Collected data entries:
- Opening Delimiter -
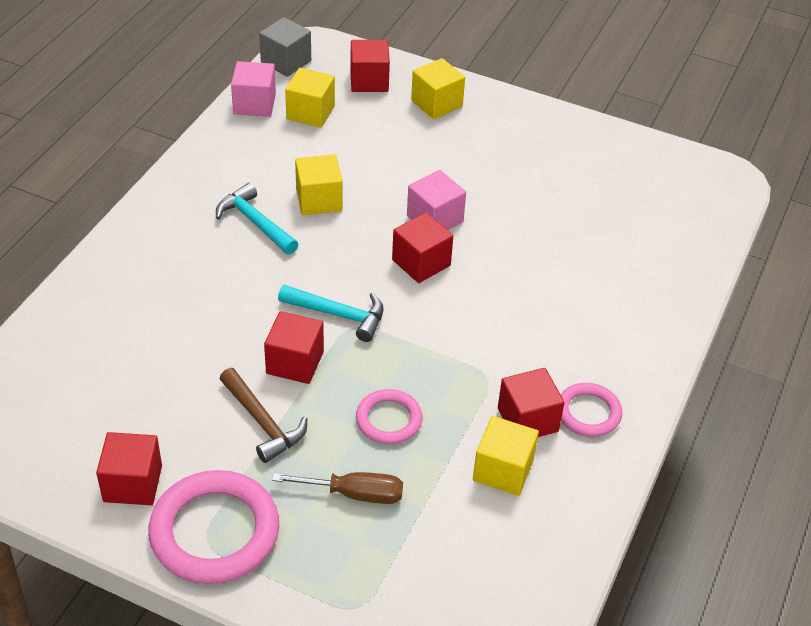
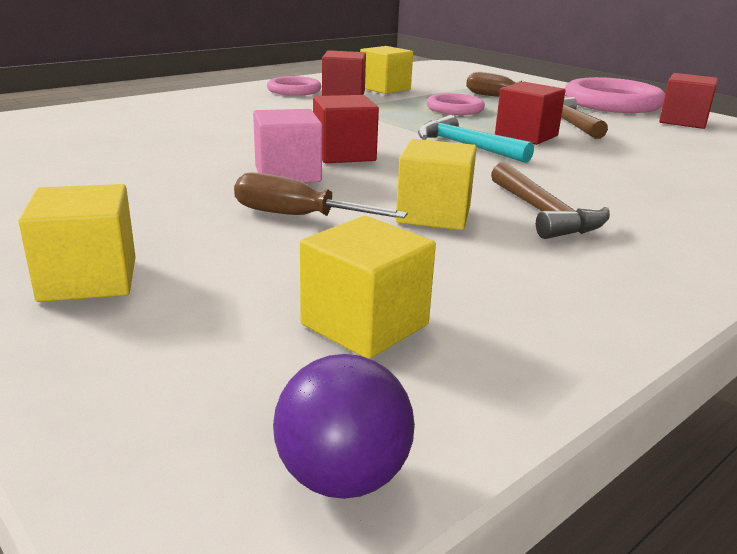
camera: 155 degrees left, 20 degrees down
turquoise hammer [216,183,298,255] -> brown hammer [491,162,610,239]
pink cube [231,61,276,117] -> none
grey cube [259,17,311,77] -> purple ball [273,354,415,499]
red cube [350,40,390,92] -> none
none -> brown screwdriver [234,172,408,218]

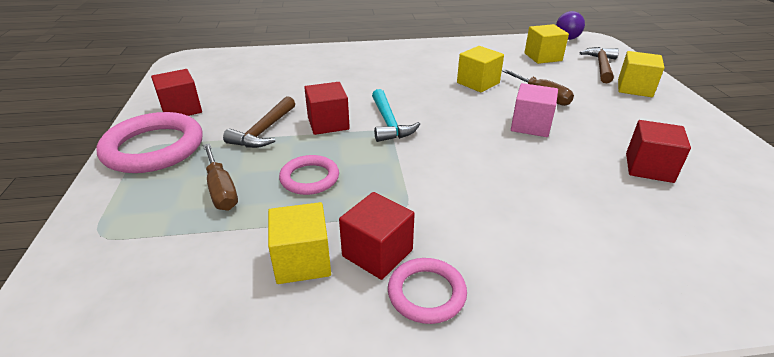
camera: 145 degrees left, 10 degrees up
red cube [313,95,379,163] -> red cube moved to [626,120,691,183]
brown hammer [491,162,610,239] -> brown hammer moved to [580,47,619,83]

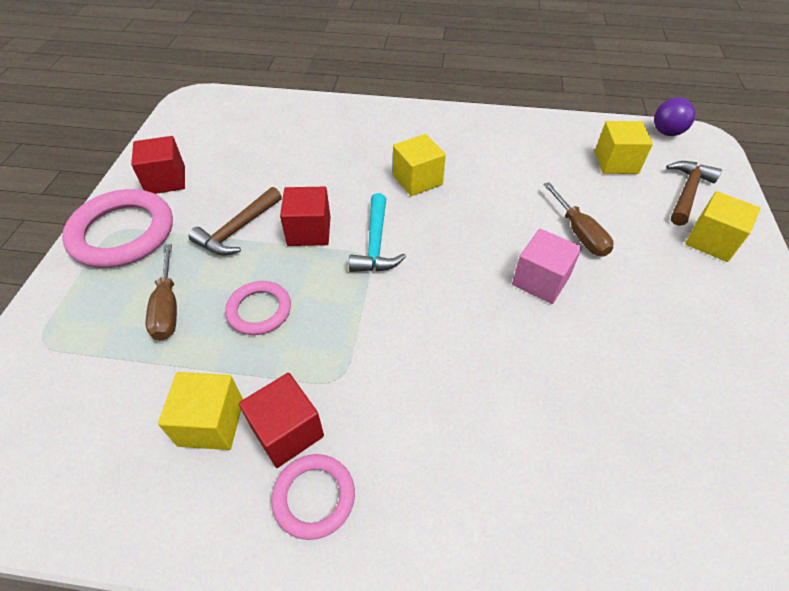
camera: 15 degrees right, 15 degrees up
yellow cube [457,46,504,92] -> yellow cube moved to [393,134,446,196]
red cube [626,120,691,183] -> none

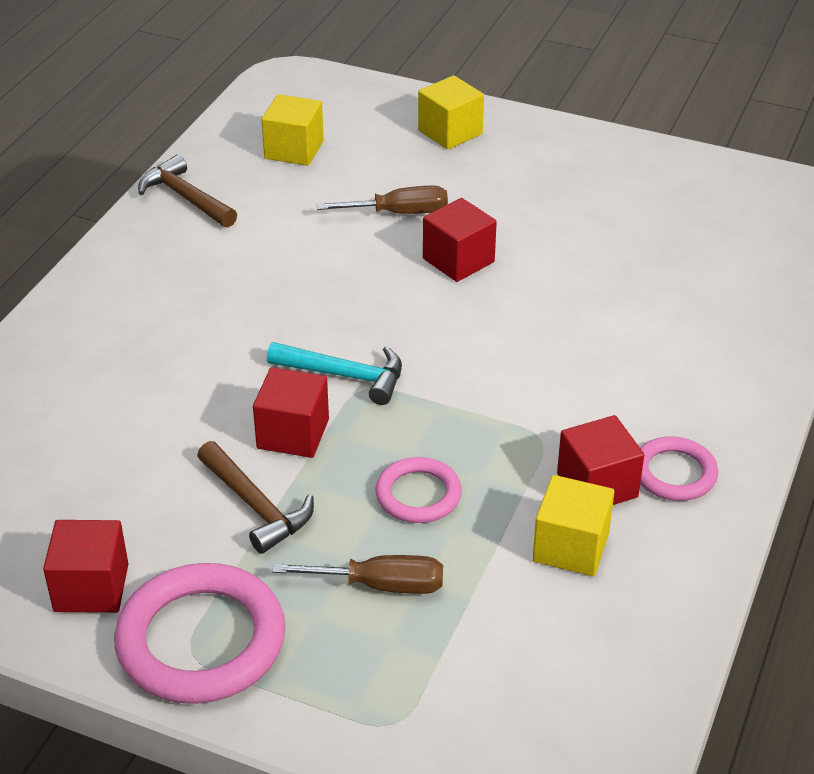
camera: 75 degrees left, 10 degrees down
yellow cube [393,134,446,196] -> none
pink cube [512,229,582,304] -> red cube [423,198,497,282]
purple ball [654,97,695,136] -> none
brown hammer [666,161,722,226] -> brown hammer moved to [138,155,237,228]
- Closing Delimiter -
- Opening Delimiter -
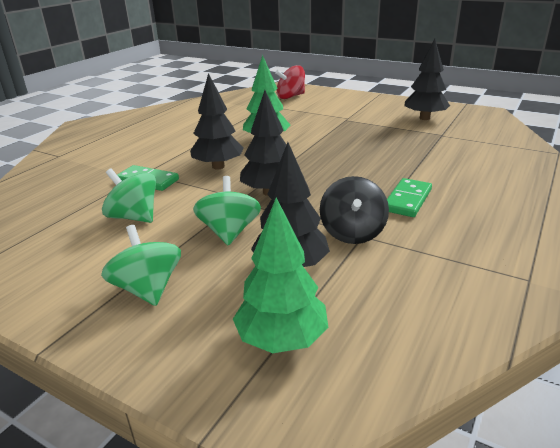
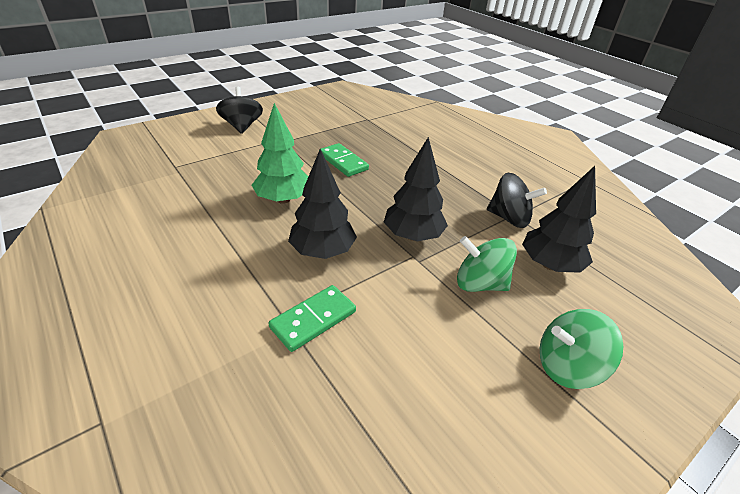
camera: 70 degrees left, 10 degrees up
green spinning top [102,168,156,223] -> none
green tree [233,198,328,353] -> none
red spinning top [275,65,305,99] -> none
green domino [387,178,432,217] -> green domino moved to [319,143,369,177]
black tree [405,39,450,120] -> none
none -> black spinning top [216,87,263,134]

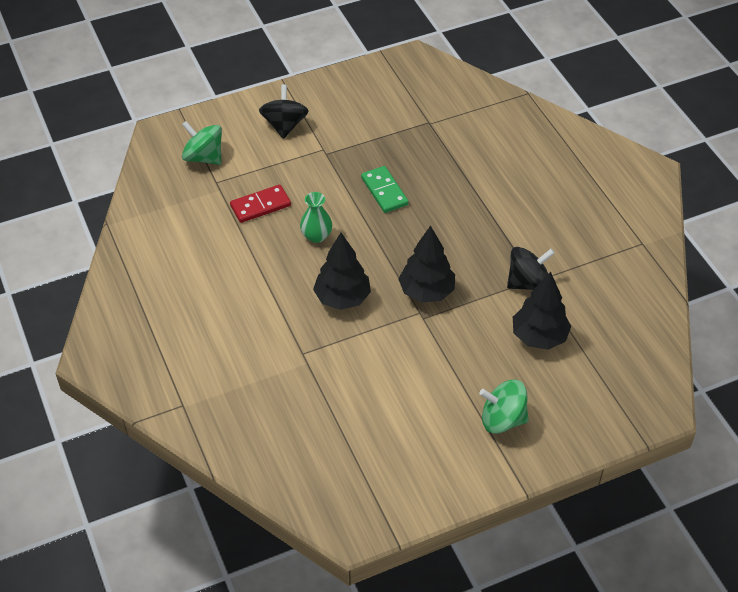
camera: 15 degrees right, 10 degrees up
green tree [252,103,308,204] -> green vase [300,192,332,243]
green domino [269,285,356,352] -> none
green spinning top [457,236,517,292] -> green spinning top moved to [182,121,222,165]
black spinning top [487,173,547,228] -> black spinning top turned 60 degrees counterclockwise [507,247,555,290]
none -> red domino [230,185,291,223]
- Closing Delimiter -
• PROBLEM TO WORK ON: Above are entries with pictures among them. Write out exactly the lines from the one containing "red spinning top [275,65,305,99] -> none" through the one containing "none -> red domino [230,185,291,223]", ends included, and leave those pictures out.

• OUTPUT FOR THIS TASK:
red spinning top [275,65,305,99] -> none
green domino [387,178,432,217] -> green domino moved to [319,143,369,177]
black tree [405,39,450,120] -> none
none -> black spinning top [216,87,263,134]

camera: 15 degrees right, 10 degrees up
green tree [252,103,308,204] -> green vase [300,192,332,243]
green domino [269,285,356,352] -> none
green spinning top [457,236,517,292] -> green spinning top moved to [182,121,222,165]
black spinning top [487,173,547,228] -> black spinning top turned 60 degrees counterclockwise [507,247,555,290]
none -> red domino [230,185,291,223]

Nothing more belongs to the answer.